▶ [TASK DIRECTIONS] Give back the whole listing exactly as written, pictures excluded.

+ + + + +

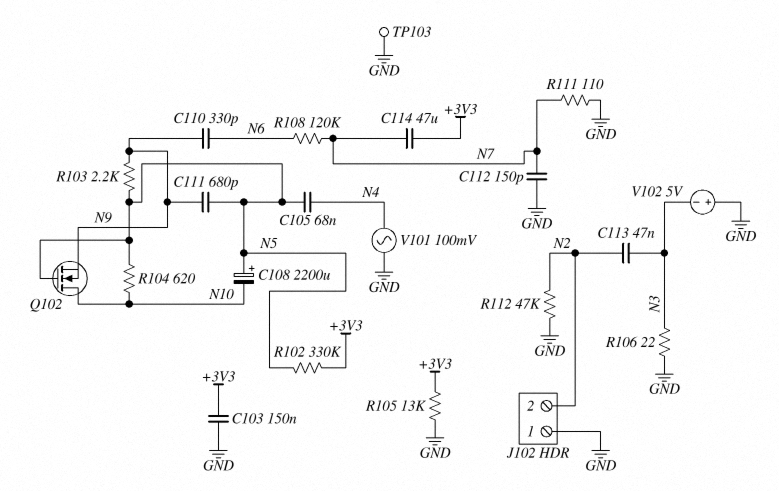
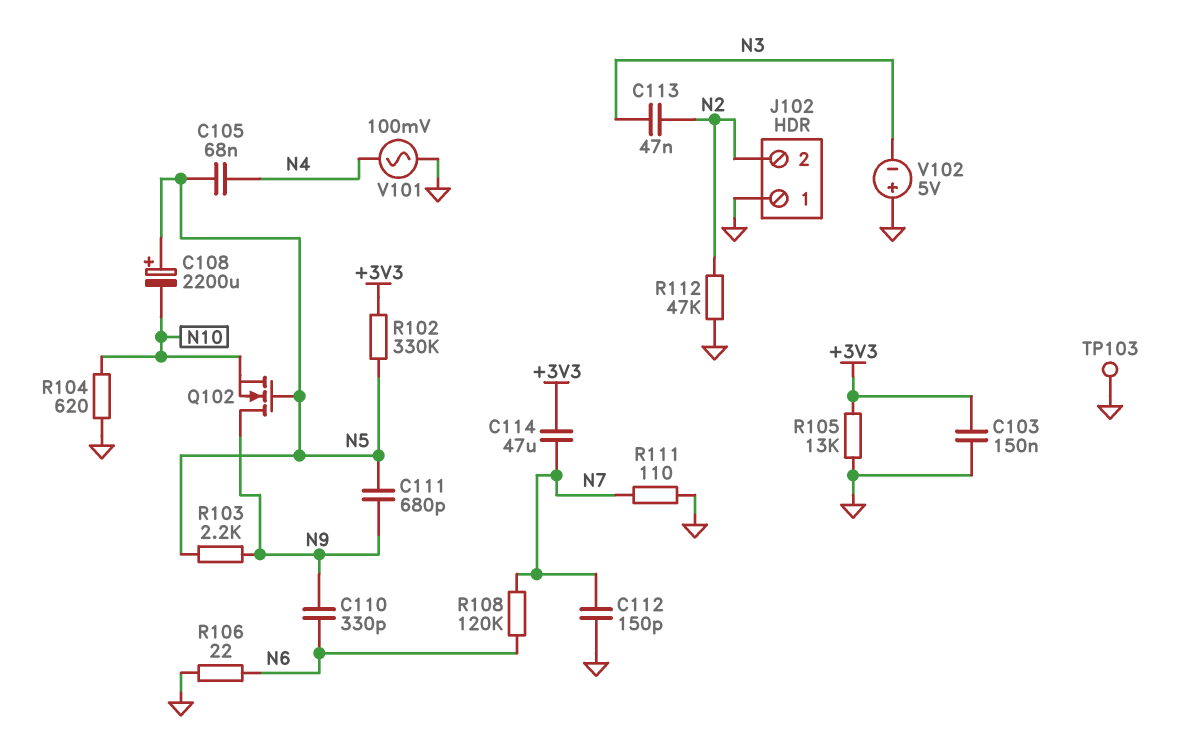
Q102: NMOS (G N5, D N10, S N9) -> NMOS (G N5, D N9, S N10)
R104: 620 (N5, N10) -> 620 (GND, N10)
R106: 22 (GND, N3) -> 22 (GND, N6)

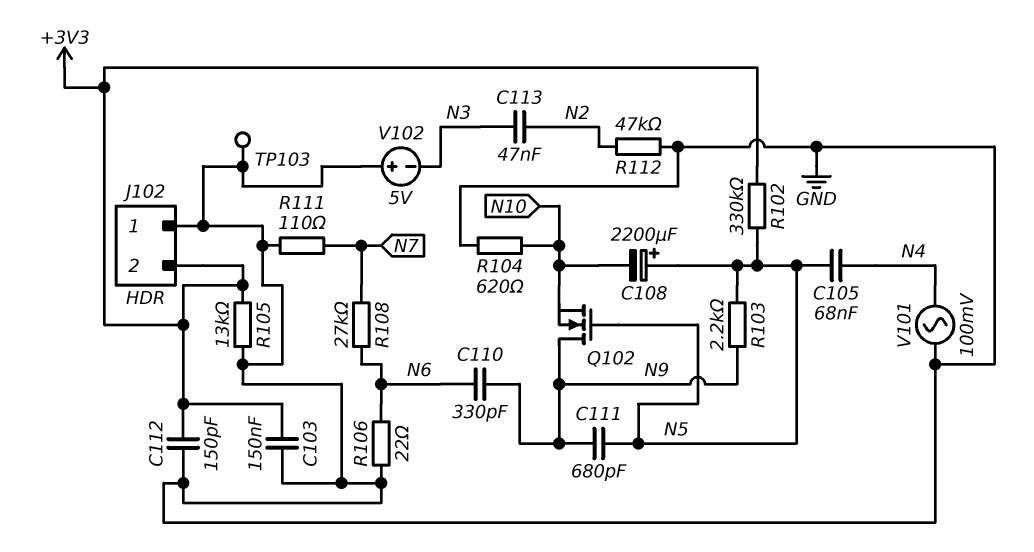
C112: 150pF (GND, N7) -> 150pF (+3V3, GND)
C114: 47uF (+3V3, N7) -> none
J102 pin 2: N2 -> +3V3
R108: 120k (N6, N7) -> 27k (N6, N7)

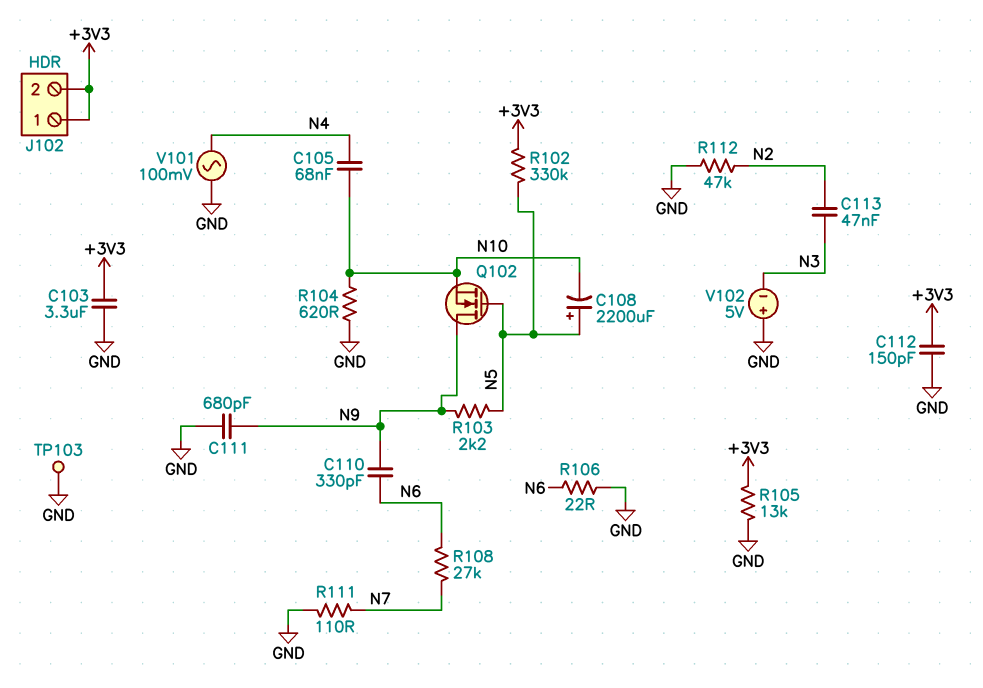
C103: 150nF (+3V3, GND) -> 3.3uF (+3V3, GND)
C105: 68nF (N4, N5) -> 68nF (N4, N10)
C111: 680pF (N5, N9) -> 680pF (GND, N9)
J102 pin 1: GND -> +3V3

+ + + + +

▶ [WRITTEN SOLUTION]
Q102: NMOS (G N5, D N10, S N9) -> NMOS (G N5, D N9, S N10)
R104: 620 (N5, N10) -> 620 (GND, N10)
R106: 22 (GND, N3) -> 22 (GND, N6)

C112: 150pF (GND, N7) -> 150pF (+3V3, GND)
C114: 47uF (+3V3, N7) -> none
J102 pin 2: N2 -> +3V3
R108: 120k (N6, N7) -> 27k (N6, N7)

C103: 150nF (+3V3, GND) -> 3.3uF (+3V3, GND)
C105: 68nF (N4, N5) -> 68nF (N4, N10)
C111: 680pF (N5, N9) -> 680pF (GND, N9)
J102 pin 1: GND -> +3V3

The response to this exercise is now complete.